Data below:

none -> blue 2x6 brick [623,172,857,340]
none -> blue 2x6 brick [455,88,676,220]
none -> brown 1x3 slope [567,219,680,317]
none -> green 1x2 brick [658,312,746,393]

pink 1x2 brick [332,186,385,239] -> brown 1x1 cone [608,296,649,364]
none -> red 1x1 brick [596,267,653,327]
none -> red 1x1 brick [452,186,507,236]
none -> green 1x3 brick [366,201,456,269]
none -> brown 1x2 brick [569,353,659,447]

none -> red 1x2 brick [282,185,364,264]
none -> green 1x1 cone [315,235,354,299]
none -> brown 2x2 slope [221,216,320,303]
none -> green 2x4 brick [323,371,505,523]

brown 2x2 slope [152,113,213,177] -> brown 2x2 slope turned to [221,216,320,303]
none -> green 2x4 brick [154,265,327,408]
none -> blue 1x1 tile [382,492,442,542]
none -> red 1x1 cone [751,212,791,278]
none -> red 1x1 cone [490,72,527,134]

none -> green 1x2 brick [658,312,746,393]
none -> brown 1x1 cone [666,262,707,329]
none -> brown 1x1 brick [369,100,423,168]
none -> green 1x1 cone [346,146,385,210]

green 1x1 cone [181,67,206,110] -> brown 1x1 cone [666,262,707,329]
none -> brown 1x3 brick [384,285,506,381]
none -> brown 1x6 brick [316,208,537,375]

End of Data.
Data below:

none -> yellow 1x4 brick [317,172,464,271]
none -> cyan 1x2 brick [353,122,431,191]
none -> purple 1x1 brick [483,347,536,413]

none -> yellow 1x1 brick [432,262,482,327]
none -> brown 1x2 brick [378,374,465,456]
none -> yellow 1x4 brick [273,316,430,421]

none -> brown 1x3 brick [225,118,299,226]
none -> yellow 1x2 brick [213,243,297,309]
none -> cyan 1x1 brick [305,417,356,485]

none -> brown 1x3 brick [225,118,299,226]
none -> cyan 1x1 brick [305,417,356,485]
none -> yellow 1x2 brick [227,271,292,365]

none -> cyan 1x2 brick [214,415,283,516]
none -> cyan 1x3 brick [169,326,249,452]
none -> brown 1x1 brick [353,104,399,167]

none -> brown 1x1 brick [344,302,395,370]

End of Data.

What you should do:
Scan the records above for the word "slope" and return every line where it occurs.

Result of the exercise:
none -> brown 1x3 slope [567,219,680,317]
none -> brown 2x2 slope [221,216,320,303]
brown 2x2 slope [152,113,213,177] -> brown 2x2 slope turned to [221,216,320,303]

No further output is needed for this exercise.